WORK INSTRUCTIONS:
Print the records below exactly. Omit every picture.

==*==

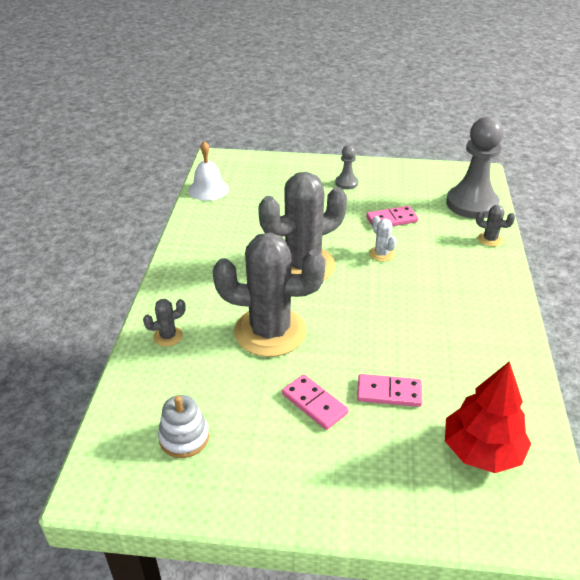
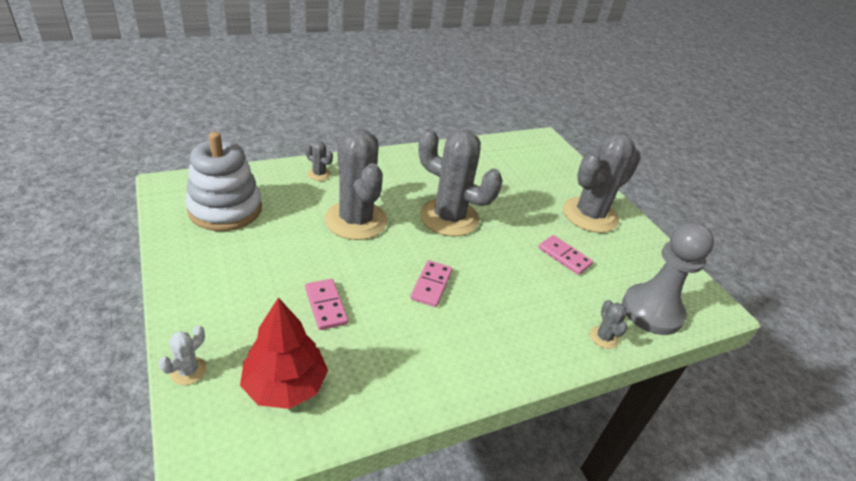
camera: 55 degrees right, 0 degrees up
(184, 437) = (225, 209): white stacking toy -> white stacking toy, size x1.88
(208, 189) = (500, 145): white bell -> none
(314, 403) = (290, 264): pink domino -> pink domino (431, 285)
(346, 183) = (590, 215): grey pawn -> grey cactus
(381, 254) = (506, 261): white cactus -> white cactus (188, 371)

==*==

YOUR SOLUTION:
camera: 55 degrees right, 0 degrees up
(184, 437) = (225, 209): white stacking toy -> white stacking toy, size x1.88
(208, 189) = (500, 145): white bell -> none
(314, 403) = (290, 264): pink domino -> pink domino (431, 285)
(346, 183) = (590, 215): grey pawn -> grey cactus
(381, 254) = (506, 261): white cactus -> white cactus (188, 371)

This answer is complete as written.